## EXERCISE BRIEF
Gather the lines below that include the string "rose", copying each in full.

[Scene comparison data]
——

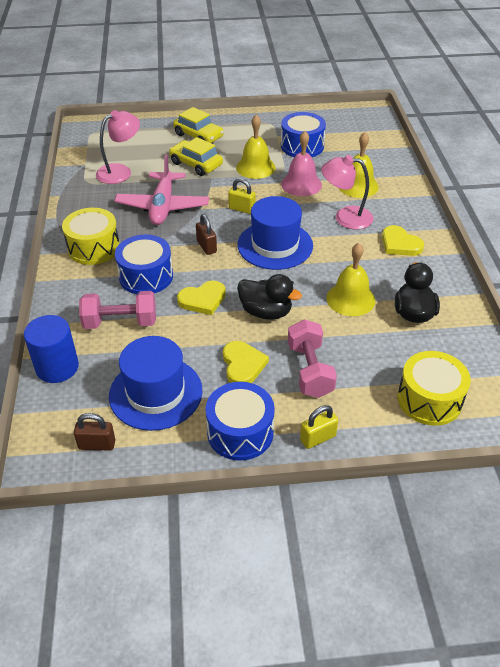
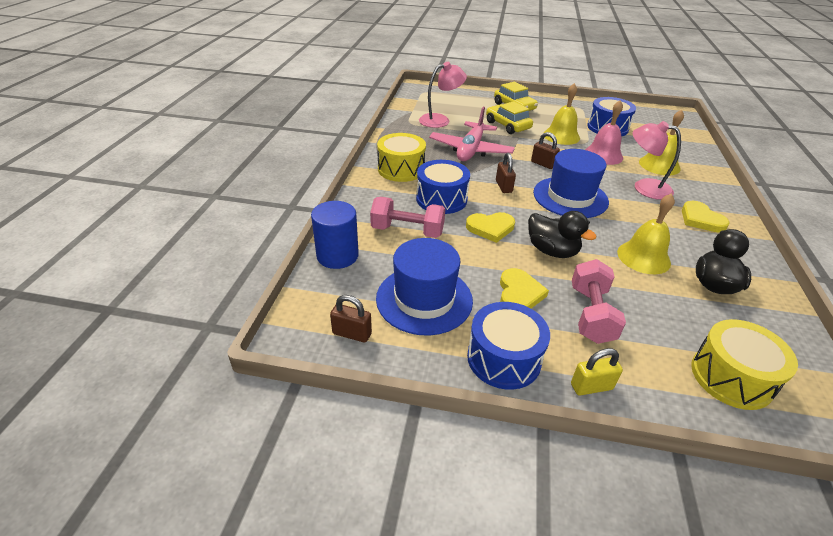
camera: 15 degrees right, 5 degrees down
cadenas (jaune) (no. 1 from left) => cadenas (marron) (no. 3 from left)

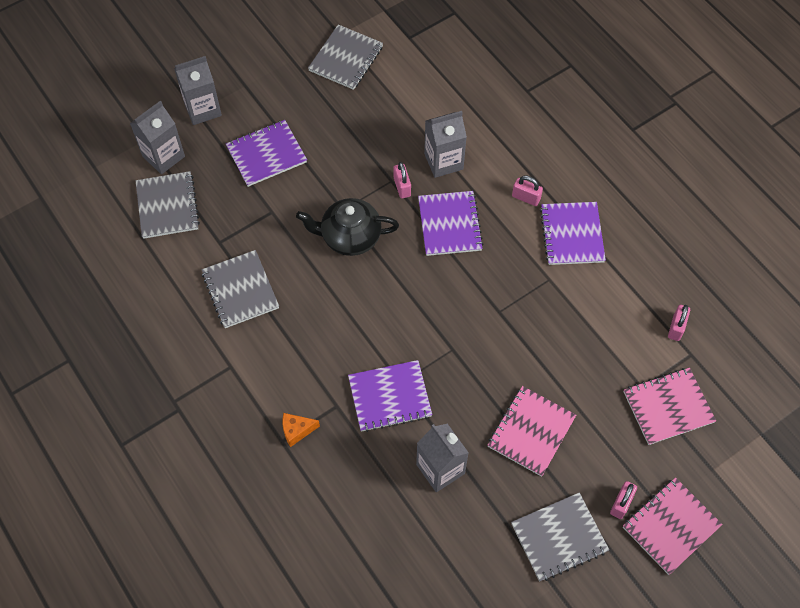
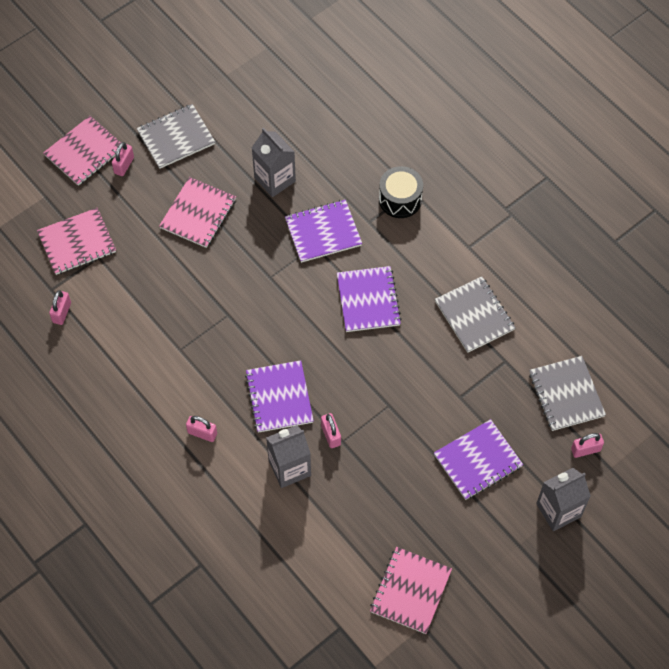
camera: 175 degrees right, 0 degrees up
carnet (gris) (no. 3 from left) => carnet (rose) (no. 4 from left)
brique de lait (gris) (no. 1 from left) => cadenas (rose) (no. 5 from left)
théière (noir) => nothing
carnet (violet) (no. 4 from left in the first image) => carnet (violet) (no. 3 from left), shifted
fromage (orange) => tambour (noir)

——

## TASK RESULT
carnet (gris) (no. 3 from left) => carnet (rose) (no. 4 from left)
brique de lait (gris) (no. 1 from left) => cadenas (rose) (no. 5 from left)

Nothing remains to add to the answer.